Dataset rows
_ _ _

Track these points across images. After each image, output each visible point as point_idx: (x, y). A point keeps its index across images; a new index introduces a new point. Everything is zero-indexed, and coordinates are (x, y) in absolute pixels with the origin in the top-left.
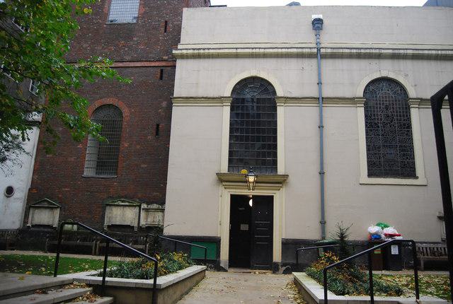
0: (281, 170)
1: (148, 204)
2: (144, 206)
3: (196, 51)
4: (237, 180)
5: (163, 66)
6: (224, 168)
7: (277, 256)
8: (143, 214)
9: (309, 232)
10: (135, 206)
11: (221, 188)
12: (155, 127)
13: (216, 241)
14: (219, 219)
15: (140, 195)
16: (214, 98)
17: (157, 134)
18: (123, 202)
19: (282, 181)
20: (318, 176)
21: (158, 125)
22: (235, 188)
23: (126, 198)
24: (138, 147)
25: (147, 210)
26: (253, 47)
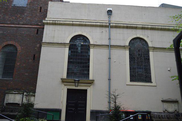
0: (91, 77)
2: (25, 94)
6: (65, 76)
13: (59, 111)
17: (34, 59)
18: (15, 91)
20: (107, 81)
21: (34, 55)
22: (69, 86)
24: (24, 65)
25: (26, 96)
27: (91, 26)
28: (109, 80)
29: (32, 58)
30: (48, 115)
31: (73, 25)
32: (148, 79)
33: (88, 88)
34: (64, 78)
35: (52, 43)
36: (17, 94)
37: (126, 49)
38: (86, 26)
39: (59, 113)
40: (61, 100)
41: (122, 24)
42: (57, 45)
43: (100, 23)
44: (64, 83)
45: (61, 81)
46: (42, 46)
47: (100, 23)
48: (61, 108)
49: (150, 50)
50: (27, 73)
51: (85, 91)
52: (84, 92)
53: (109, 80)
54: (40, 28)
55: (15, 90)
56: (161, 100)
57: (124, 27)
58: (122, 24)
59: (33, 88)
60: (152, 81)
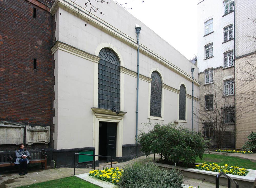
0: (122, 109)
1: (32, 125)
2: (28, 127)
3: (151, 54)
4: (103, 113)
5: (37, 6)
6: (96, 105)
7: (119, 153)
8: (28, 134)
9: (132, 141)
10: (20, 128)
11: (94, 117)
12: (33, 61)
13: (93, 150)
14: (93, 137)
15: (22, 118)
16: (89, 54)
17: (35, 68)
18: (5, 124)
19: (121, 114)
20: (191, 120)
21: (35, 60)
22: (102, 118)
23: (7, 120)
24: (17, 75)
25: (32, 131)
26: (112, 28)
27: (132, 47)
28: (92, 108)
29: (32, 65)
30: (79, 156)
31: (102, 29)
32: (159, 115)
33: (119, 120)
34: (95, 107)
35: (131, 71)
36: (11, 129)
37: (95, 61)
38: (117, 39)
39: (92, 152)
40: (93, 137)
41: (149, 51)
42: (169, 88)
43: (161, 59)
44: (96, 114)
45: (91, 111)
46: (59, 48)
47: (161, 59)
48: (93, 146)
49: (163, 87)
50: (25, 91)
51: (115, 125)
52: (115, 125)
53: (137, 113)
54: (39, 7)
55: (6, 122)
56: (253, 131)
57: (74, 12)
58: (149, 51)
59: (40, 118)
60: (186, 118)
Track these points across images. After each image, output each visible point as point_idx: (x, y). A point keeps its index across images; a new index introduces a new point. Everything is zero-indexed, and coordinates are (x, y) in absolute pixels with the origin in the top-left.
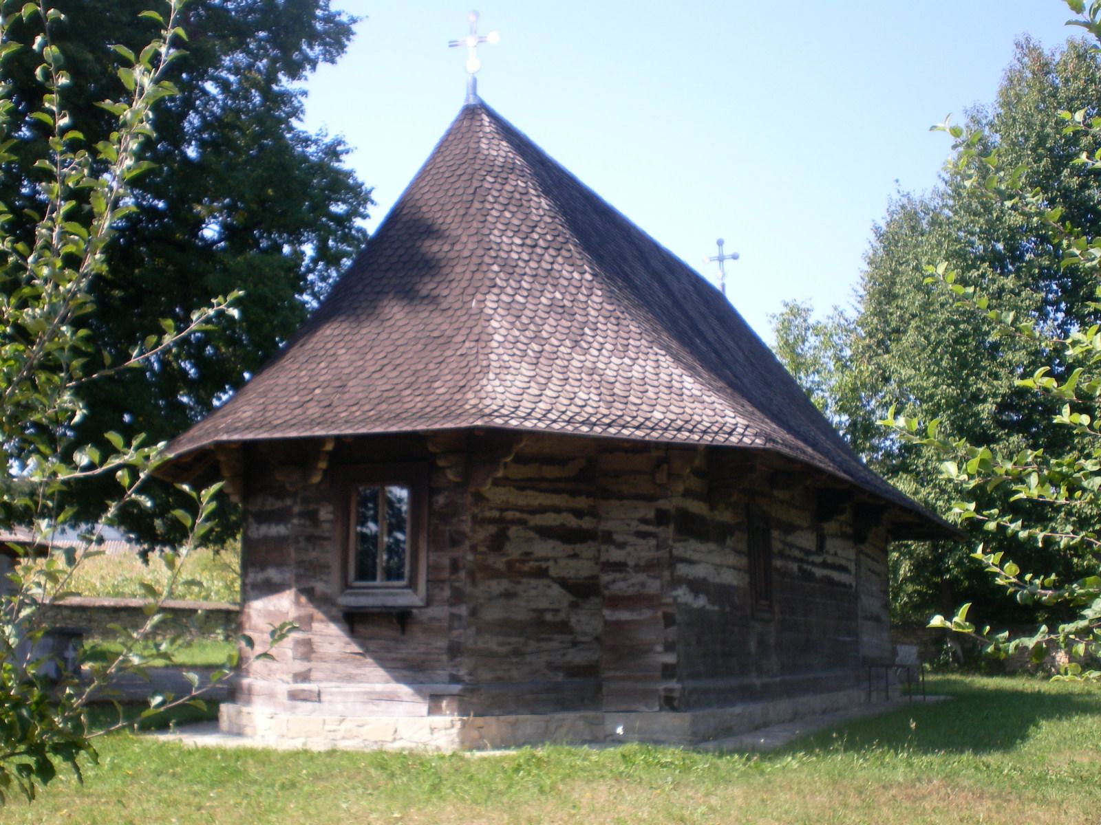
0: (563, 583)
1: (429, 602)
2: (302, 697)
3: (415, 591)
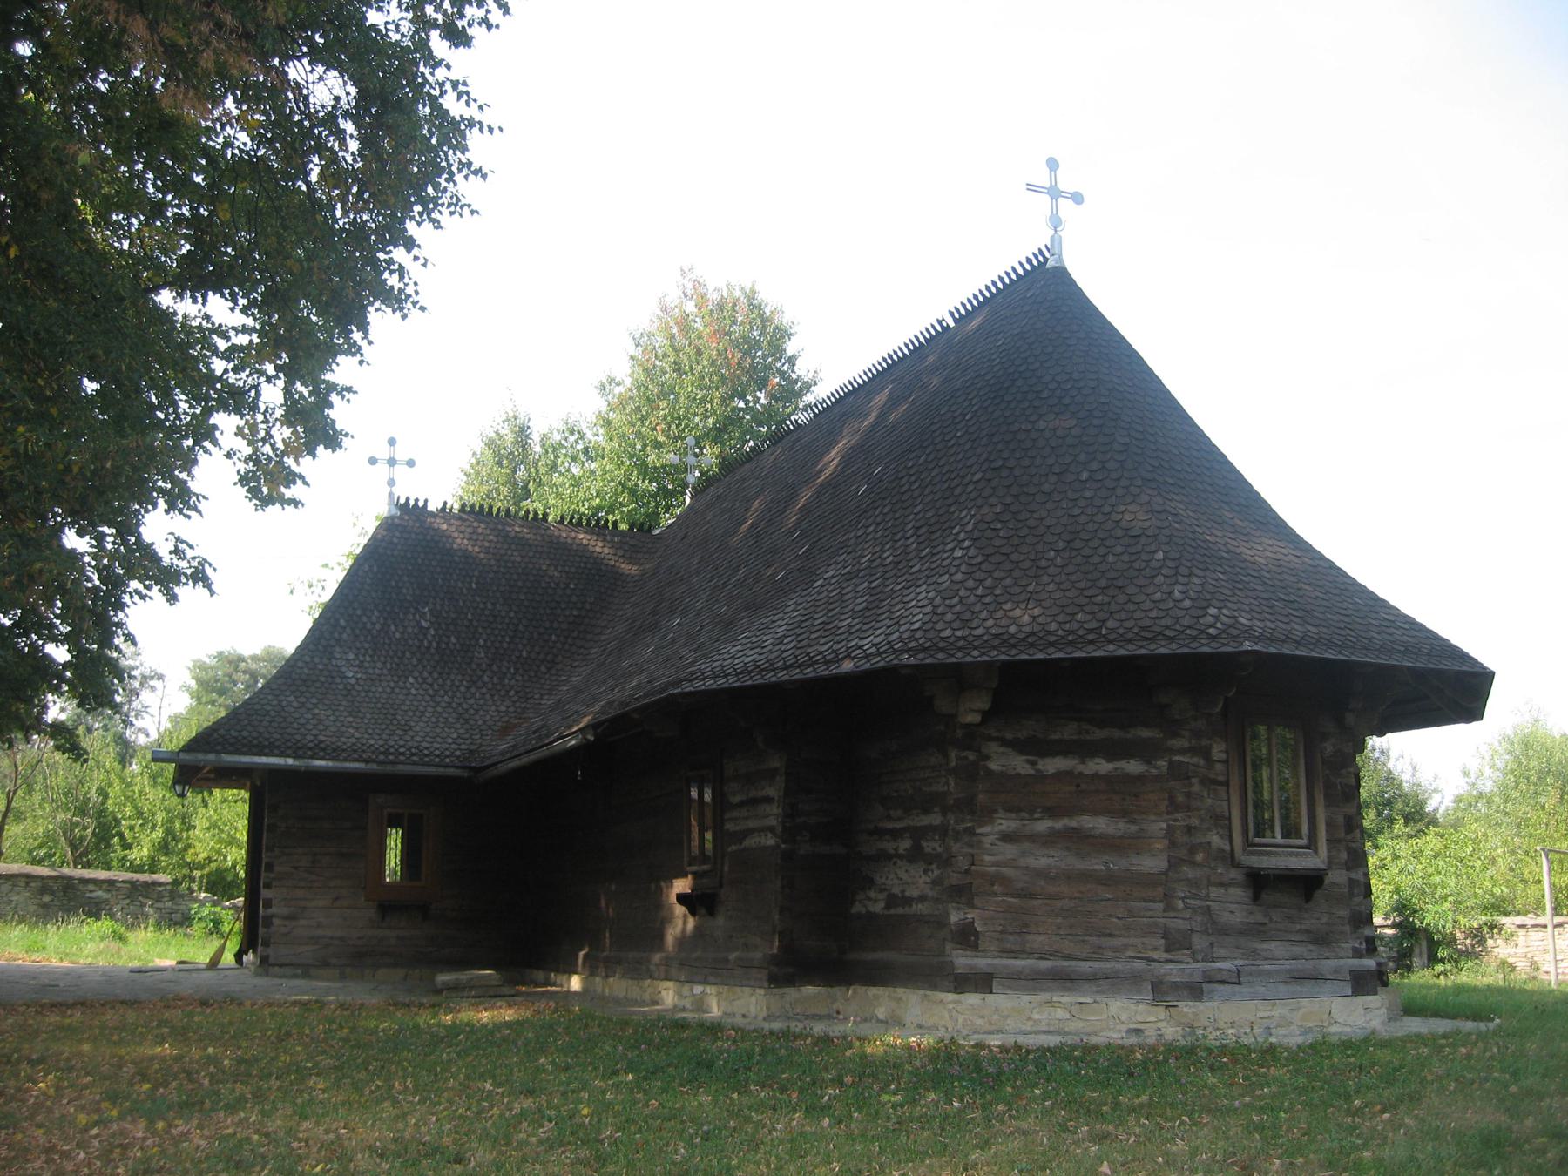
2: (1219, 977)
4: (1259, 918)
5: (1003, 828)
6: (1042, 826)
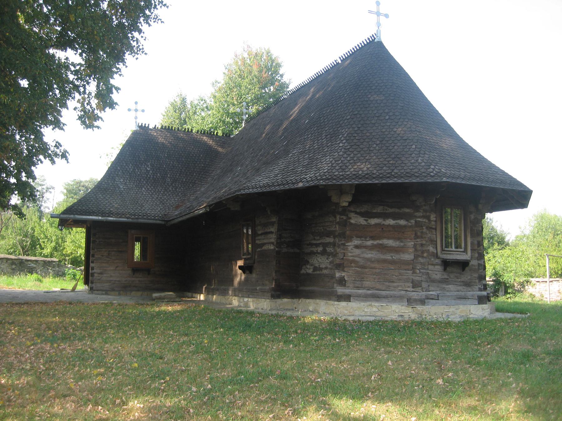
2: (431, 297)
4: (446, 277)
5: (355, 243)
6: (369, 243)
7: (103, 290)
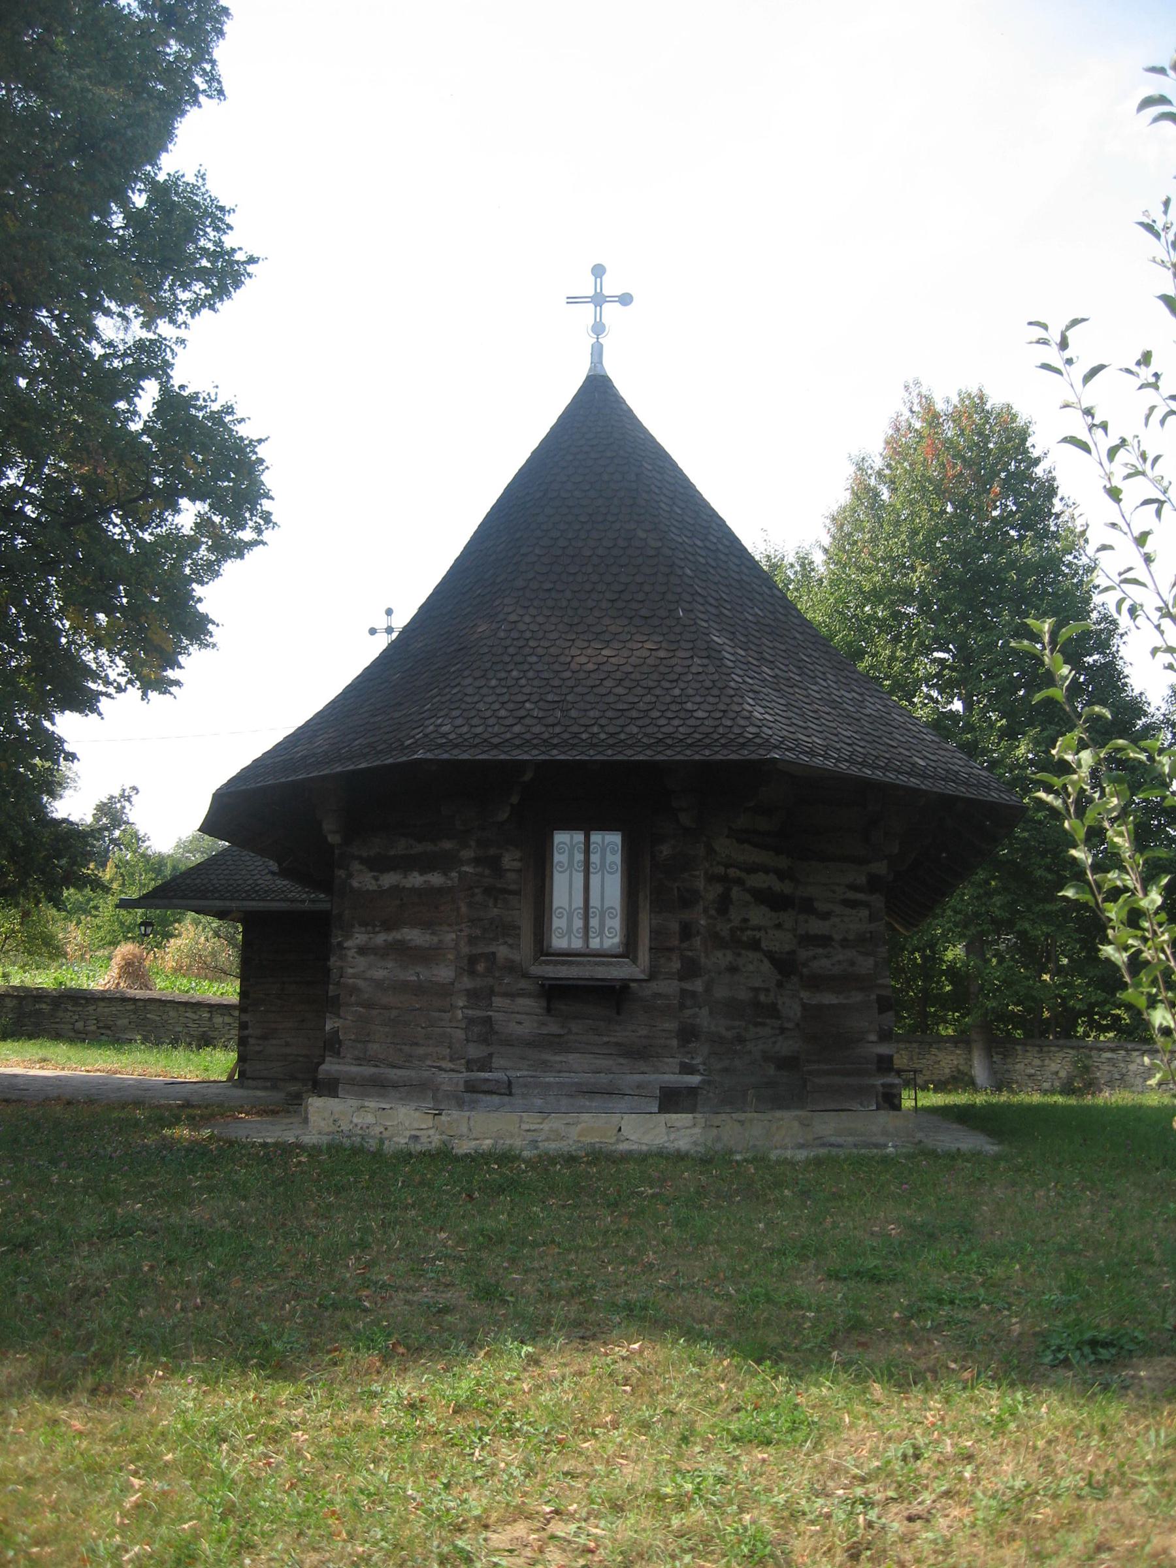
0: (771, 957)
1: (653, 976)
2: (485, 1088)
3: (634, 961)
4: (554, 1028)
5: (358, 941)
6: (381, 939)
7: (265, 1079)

_ _ _

DESCRIPTION OF THE TASK:
Arrange everything from the line containing "27: (91, 26)" down to the line containing "60: (186, 118)", both included, as a JSON list of strings with one string per line. Omit blank lines and the picture lines.

ANSWER BELOW:
[
  "27: (91, 26)",
  "28: (109, 80)",
  "29: (32, 58)",
  "30: (48, 115)",
  "31: (73, 25)",
  "32: (148, 79)",
  "33: (88, 88)",
  "34: (64, 78)",
  "35: (52, 43)",
  "36: (17, 94)",
  "37: (126, 49)",
  "38: (86, 26)",
  "39: (59, 113)",
  "40: (61, 100)",
  "41: (122, 24)",
  "42: (57, 45)",
  "43: (100, 23)",
  "44: (64, 83)",
  "45: (61, 81)",
  "46: (42, 46)",
  "47: (100, 23)",
  "48: (61, 108)",
  "49: (150, 50)",
  "50: (27, 73)",
  "51: (85, 91)",
  "52: (84, 92)",
  "53: (109, 80)",
  "54: (40, 28)",
  "55: (15, 90)",
  "56: (161, 100)",
  "57: (124, 27)",
  "58: (122, 24)",
  "59: (33, 88)",
  "60: (152, 81)",
  "0: (122, 109)",
  "1: (32, 125)",
  "2: (28, 127)",
  "3: (151, 54)",
  "4: (103, 113)",
  "5: (37, 6)",
  "6: (96, 105)",
  "7: (119, 153)",
  "8: (28, 134)",
  "9: (132, 141)",
  "10: (20, 128)",
  "11: (94, 117)",
  "12: (33, 61)",
  "13: (93, 150)",
  "14: (93, 137)",
  "15: (22, 118)",
  "16: (89, 54)",
  "17: (35, 68)",
  "18: (5, 124)",
  "19: (121, 114)",
  "20: (191, 120)",
  "21: (35, 60)",
  "22: (102, 118)",
  "23: (7, 120)",
  "24: (17, 75)",
  "25: (32, 131)",
  "26: (112, 28)",
  "27: (132, 47)",
  "28: (92, 108)",
  "29: (32, 65)",
  "30: (79, 156)",
  "31: (102, 29)",
  "32: (159, 115)",
  "33: (119, 120)",
  "34: (95, 107)",
  "35: (131, 71)",
  "36: (11, 129)",
  "37: (95, 61)",
  "38: (117, 39)",
  "39: (92, 152)",
  "40: (93, 137)",
  "41: (149, 51)",
  "42: (169, 88)",
  "43: (161, 59)",
  "44: (96, 114)",
  "45: (91, 111)",
  "46: (59, 48)",
  "47: (161, 59)",
  "48: (93, 146)",
  "49: (163, 87)",
  "50: (25, 91)",
  "51: (115, 125)",
  "52: (115, 125)",
  "53: (137, 113)",
  "54: (39, 7)",
  "55: (6, 122)",
  "56: (253, 131)",
  "57: (74, 12)",
  "58: (149, 51)",
  "59: (40, 118)",
  "60: (186, 118)"
]